__What you will do__: Return verbatim each line from the start of the records through the line holding "purple triangle: moved 1 px left, 5 px down", inclusive.

__Dataset content__:
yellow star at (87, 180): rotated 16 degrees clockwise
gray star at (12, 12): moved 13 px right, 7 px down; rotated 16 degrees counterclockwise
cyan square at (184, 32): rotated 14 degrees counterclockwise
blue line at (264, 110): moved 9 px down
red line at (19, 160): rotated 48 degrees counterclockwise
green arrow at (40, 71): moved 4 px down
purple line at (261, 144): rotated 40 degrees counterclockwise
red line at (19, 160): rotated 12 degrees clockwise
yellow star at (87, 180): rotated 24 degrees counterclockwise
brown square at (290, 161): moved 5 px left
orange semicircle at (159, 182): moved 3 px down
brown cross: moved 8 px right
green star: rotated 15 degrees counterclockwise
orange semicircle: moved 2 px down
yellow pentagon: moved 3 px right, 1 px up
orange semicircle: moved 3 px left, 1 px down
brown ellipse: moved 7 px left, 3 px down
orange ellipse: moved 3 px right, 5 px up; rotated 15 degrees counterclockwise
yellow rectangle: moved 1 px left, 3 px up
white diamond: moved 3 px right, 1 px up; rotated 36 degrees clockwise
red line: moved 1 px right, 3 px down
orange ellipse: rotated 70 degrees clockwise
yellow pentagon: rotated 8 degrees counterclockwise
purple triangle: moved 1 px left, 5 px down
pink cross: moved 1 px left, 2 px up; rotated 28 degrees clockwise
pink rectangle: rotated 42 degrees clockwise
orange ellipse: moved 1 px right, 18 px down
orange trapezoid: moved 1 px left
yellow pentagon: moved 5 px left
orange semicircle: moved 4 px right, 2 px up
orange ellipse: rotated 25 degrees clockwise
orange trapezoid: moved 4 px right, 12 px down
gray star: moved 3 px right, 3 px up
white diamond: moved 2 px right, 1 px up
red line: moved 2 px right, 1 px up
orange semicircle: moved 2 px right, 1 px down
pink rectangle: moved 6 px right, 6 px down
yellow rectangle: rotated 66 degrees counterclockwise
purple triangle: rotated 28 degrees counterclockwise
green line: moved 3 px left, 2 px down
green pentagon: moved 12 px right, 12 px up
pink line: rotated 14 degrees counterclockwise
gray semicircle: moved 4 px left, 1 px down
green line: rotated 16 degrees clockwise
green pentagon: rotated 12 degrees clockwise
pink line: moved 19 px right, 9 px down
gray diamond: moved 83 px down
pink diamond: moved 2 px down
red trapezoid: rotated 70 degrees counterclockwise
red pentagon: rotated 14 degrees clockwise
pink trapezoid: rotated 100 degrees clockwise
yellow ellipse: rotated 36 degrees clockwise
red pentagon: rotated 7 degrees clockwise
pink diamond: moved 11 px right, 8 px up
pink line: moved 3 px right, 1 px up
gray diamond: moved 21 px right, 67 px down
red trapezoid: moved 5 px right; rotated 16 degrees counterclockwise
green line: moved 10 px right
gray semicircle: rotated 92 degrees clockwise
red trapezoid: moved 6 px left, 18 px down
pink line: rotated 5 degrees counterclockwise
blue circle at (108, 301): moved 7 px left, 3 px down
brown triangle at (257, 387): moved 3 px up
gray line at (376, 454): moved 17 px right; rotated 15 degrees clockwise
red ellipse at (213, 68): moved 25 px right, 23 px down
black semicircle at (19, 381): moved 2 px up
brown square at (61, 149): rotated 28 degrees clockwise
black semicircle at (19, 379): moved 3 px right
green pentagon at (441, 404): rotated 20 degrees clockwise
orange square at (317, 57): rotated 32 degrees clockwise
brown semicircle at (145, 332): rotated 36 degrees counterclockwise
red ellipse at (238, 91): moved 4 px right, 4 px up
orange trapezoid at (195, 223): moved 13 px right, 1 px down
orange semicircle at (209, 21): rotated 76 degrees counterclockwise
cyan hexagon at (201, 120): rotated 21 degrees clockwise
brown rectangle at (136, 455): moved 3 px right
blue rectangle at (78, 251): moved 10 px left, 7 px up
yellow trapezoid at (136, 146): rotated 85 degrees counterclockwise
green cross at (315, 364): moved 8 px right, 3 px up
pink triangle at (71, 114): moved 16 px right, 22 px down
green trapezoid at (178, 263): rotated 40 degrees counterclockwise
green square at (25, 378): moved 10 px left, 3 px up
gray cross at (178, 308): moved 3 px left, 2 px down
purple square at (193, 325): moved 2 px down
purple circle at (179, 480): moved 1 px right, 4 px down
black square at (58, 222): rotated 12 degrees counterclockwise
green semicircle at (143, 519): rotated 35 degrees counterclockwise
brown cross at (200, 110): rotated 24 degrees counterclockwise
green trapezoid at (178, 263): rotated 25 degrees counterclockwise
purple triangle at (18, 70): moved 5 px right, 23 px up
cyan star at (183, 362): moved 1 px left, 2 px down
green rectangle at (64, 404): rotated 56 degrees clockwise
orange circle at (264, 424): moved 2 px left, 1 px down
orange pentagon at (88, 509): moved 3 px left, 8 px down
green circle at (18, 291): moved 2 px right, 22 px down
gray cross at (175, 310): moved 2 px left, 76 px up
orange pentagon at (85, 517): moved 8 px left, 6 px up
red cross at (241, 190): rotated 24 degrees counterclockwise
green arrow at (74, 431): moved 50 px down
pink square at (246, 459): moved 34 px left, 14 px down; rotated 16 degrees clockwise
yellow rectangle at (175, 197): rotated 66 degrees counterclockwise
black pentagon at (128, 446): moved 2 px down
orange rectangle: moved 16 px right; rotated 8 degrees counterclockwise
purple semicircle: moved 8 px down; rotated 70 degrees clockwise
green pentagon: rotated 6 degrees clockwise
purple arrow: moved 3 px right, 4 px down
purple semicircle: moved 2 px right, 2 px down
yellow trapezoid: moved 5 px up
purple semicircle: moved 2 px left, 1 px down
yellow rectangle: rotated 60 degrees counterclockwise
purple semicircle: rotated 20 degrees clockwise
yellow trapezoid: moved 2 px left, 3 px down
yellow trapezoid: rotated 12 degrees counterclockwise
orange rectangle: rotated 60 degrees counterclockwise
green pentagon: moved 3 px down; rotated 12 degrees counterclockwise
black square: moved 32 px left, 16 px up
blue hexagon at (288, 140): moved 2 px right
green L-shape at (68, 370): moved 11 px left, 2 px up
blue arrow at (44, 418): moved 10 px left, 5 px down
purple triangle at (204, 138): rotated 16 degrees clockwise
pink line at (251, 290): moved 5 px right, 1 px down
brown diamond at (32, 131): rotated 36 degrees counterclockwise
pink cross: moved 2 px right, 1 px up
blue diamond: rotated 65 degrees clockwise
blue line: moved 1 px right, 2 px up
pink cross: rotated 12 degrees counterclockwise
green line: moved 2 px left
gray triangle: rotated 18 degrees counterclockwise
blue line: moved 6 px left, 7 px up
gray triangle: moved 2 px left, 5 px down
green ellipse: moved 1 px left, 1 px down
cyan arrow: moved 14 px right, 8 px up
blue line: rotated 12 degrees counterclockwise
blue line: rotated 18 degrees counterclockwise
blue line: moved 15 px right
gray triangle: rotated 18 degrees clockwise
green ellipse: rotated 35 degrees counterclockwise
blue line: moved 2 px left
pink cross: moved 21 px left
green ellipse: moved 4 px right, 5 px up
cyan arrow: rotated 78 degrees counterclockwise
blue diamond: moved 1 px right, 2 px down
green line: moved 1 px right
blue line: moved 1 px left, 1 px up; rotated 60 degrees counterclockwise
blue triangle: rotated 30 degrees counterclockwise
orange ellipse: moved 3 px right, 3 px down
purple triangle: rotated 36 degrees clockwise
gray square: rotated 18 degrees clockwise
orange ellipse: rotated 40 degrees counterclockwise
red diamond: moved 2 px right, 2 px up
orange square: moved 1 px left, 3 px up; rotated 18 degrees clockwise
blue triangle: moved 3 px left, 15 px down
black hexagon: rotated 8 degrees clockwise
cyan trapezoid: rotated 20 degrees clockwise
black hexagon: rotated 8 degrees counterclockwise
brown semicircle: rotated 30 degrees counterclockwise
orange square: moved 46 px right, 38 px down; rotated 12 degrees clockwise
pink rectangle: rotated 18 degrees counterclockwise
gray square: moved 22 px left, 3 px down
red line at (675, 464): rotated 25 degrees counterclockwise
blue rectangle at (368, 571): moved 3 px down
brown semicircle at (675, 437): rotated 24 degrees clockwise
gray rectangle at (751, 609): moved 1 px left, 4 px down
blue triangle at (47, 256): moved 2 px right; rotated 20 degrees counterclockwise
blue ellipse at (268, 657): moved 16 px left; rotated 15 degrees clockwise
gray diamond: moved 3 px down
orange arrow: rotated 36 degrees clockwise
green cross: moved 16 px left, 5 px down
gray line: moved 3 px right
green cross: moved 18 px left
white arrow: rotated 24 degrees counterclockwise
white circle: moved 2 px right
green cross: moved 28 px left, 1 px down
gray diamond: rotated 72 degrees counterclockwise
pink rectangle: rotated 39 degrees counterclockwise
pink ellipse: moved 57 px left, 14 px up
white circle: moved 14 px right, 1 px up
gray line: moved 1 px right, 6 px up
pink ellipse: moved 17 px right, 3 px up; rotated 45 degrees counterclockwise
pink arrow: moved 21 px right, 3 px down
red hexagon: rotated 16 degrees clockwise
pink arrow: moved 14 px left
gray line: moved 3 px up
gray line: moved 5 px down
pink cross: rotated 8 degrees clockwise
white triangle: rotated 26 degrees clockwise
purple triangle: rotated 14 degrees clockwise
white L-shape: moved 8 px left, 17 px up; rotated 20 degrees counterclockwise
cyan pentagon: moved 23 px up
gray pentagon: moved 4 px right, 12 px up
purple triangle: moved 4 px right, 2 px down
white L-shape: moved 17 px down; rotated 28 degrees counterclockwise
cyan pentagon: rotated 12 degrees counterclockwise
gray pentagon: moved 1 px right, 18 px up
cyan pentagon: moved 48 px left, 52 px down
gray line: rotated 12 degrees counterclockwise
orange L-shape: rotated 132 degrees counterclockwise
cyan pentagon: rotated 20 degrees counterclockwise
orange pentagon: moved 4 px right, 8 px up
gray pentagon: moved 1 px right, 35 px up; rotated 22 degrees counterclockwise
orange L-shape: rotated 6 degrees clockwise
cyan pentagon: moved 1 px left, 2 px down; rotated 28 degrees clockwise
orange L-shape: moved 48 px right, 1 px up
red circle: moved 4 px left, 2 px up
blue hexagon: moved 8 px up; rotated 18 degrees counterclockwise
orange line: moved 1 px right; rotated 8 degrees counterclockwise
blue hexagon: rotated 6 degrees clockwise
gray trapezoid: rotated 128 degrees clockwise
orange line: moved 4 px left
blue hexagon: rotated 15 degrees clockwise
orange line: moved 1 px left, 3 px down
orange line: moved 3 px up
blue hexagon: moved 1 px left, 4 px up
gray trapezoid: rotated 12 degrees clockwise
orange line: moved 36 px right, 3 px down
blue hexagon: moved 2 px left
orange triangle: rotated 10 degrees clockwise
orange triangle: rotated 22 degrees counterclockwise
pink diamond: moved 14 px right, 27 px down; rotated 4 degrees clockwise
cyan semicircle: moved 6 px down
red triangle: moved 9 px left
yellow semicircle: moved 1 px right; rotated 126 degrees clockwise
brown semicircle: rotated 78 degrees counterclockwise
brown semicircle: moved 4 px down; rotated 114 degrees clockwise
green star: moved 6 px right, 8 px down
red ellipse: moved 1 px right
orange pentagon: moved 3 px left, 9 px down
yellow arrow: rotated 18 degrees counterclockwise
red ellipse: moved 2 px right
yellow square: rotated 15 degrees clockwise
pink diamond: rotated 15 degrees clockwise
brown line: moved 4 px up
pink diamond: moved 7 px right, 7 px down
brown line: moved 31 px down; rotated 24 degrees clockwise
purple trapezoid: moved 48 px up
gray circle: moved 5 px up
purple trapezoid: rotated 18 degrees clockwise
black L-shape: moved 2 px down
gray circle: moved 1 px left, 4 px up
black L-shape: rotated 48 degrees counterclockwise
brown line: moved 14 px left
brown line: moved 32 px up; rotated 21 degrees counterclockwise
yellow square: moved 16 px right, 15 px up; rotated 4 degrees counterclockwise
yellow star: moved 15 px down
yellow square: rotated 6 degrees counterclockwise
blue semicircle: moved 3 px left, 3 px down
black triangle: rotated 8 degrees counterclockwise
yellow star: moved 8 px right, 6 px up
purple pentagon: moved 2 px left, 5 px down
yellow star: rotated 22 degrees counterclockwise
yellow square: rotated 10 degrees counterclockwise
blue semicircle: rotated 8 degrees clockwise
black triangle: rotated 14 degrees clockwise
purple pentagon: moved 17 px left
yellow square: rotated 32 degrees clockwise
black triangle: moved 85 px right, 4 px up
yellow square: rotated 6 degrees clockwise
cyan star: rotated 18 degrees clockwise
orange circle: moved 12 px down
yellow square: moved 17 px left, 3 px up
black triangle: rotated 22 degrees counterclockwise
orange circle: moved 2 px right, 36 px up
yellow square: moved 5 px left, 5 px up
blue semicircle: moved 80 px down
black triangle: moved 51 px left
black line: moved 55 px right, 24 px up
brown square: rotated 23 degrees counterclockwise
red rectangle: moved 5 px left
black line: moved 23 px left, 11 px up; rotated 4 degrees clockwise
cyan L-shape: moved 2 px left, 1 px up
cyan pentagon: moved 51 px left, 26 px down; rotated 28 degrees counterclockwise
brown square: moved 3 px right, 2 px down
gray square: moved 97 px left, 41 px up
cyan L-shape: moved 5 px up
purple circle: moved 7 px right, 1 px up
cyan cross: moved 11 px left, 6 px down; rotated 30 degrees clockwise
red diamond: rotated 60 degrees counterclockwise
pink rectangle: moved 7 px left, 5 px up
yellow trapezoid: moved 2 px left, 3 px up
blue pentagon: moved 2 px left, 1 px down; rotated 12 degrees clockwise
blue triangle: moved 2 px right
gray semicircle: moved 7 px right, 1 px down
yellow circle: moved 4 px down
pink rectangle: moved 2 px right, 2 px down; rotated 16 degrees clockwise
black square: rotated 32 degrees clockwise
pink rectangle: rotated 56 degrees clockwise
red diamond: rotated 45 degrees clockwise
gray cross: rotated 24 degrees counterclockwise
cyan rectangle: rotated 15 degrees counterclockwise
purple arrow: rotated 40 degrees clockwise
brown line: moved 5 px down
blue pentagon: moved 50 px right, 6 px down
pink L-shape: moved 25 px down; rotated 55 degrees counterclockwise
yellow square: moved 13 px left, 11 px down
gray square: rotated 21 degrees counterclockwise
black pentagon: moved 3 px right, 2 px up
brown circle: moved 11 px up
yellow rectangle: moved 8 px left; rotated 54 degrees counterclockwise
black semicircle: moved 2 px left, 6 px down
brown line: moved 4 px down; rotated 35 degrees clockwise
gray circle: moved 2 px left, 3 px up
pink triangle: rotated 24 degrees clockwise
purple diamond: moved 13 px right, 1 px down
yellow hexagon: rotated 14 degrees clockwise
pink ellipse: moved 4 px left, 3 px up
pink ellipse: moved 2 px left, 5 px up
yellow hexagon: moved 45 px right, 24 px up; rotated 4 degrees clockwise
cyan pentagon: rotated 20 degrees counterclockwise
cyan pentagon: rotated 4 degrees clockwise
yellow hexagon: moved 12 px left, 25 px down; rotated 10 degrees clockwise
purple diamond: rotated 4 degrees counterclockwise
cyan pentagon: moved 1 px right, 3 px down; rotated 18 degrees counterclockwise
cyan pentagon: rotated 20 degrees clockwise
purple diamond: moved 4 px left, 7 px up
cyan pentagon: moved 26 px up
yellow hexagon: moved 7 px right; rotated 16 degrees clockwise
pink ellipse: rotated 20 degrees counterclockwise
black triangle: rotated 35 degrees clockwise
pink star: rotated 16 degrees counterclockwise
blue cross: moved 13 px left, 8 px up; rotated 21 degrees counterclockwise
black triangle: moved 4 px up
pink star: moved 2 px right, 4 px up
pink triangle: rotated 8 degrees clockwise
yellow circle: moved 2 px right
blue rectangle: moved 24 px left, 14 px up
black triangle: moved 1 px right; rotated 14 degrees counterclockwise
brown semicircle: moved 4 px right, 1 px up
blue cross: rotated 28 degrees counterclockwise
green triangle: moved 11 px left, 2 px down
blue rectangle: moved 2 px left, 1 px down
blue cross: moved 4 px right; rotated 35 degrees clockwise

__Correct answer__:
yellow star at (87, 180): rotated 16 degrees clockwise
gray star at (12, 12): moved 13 px right, 7 px down; rotated 16 degrees counterclockwise
cyan square at (184, 32): rotated 14 degrees counterclockwise
blue line at (264, 110): moved 9 px down
red line at (19, 160): rotated 48 degrees counterclockwise
green arrow at (40, 71): moved 4 px down
purple line at (261, 144): rotated 40 degrees counterclockwise
red line at (19, 160): rotated 12 degrees clockwise
yellow star at (87, 180): rotated 24 degrees counterclockwise
brown square at (290, 161): moved 5 px left
orange semicircle at (159, 182): moved 3 px down
brown cross: moved 8 px right
green star: rotated 15 degrees counterclockwise
orange semicircle: moved 2 px down
yellow pentagon: moved 3 px right, 1 px up
orange semicircle: moved 3 px left, 1 px down
brown ellipse: moved 7 px left, 3 px down
orange ellipse: moved 3 px right, 5 px up; rotated 15 degrees counterclockwise
yellow rectangle: moved 1 px left, 3 px up
white diamond: moved 3 px right, 1 px up; rotated 36 degrees clockwise
red line: moved 1 px right, 3 px down
orange ellipse: rotated 70 degrees clockwise
yellow pentagon: rotated 8 degrees counterclockwise
purple triangle: moved 1 px left, 5 px down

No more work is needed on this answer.